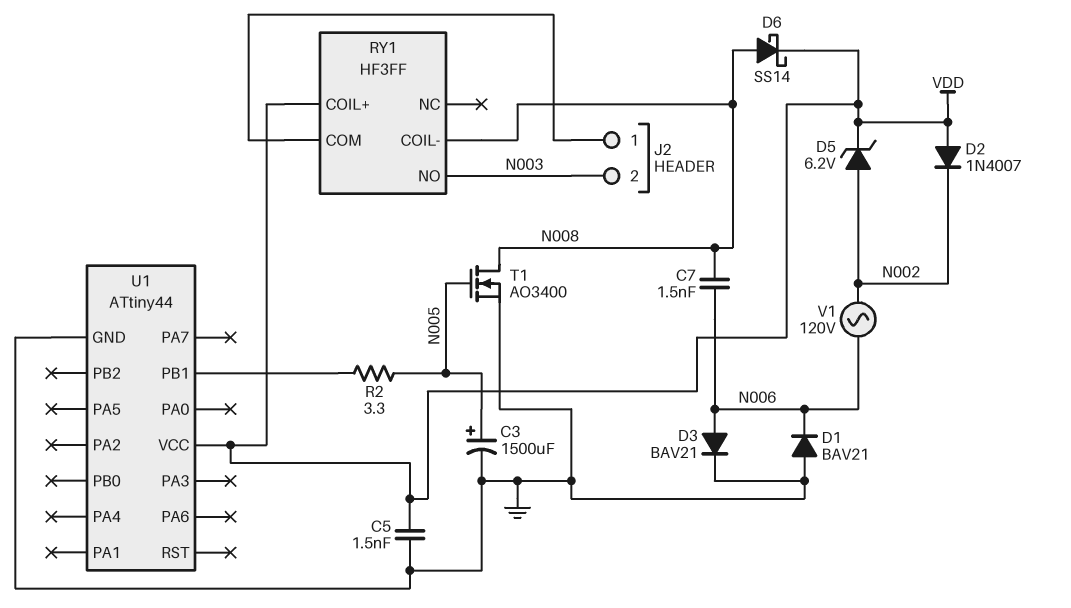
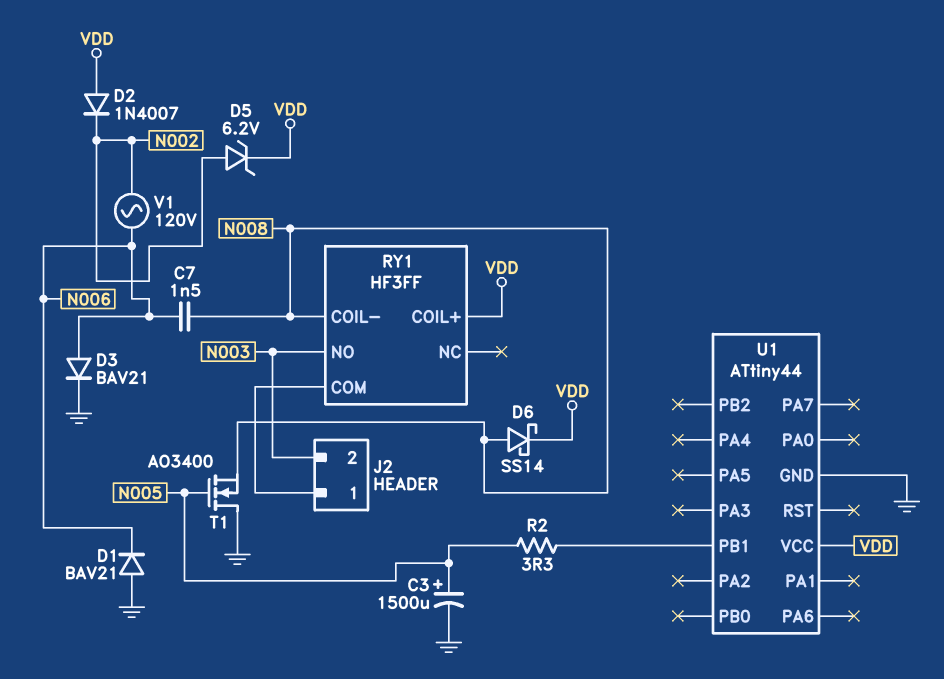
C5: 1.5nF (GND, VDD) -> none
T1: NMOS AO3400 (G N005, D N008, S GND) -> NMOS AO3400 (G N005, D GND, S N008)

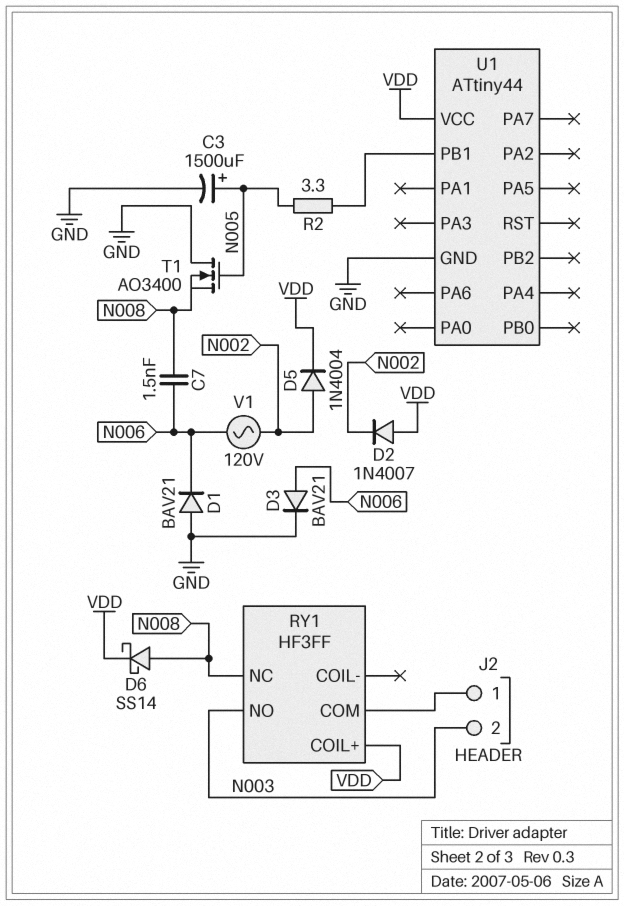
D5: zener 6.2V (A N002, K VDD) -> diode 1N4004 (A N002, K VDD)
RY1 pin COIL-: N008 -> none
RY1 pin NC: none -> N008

====

## WORK TO COMPLETE
Your copy should match the data above exactly, apart from the pictures.

## RESPONSE FOR THIS EXERCISE
C5: 1.5nF (GND, VDD) -> none
T1: NMOS AO3400 (G N005, D N008, S GND) -> NMOS AO3400 (G N005, D GND, S N008)

D5: zener 6.2V (A N002, K VDD) -> diode 1N4004 (A N002, K VDD)
RY1 pin COIL-: N008 -> none
RY1 pin NC: none -> N008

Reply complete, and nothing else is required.